### GIVEN DATA
=== Section Start ===
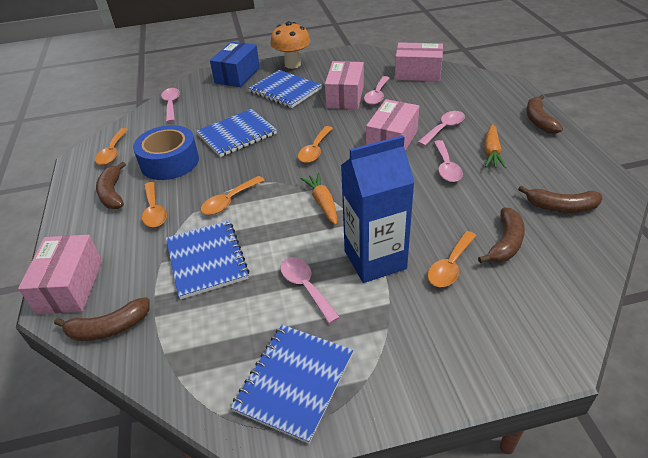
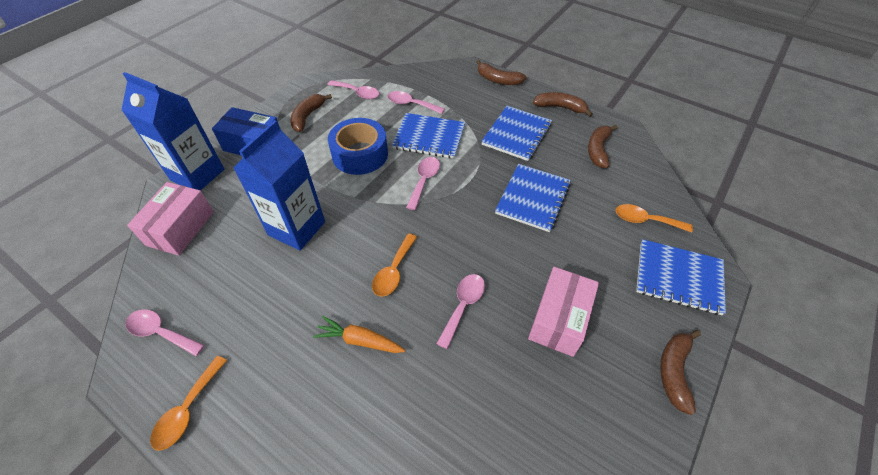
blue carton: [341,135,415,283] = 1 -> [121,72,224,191] [233,120,325,251] = 2
orange carrot: [300,173,337,225] [484,124,506,168] = 2 -> [313,316,405,353] = 1
orange mushroom: [271,21,310,69] = 1 -> none = 0
orange spoon: [95,128,128,165] [142,182,167,227] [201,176,265,215] [298,126,333,163] [428,231,476,287] = 5 -> [150,356,227,451] [372,234,417,297] [616,204,693,232] = 3
pink box: [18,235,102,314] [325,61,364,109] [366,99,419,151] [395,42,443,81] = 4 -> [127,182,214,256] [528,267,599,357] = 2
=== Section End ===
### BRIEF
In the records above, some lines may contain the word "orange"; copy every one of them.

### SOLVED EXERCISE
orange carrot: [300,173,337,225] [484,124,506,168] = 2 -> [313,316,405,353] = 1
orange mushroom: [271,21,310,69] = 1 -> none = 0
orange spoon: [95,128,128,165] [142,182,167,227] [201,176,265,215] [298,126,333,163] [428,231,476,287] = 5 -> [150,356,227,451] [372,234,417,297] [616,204,693,232] = 3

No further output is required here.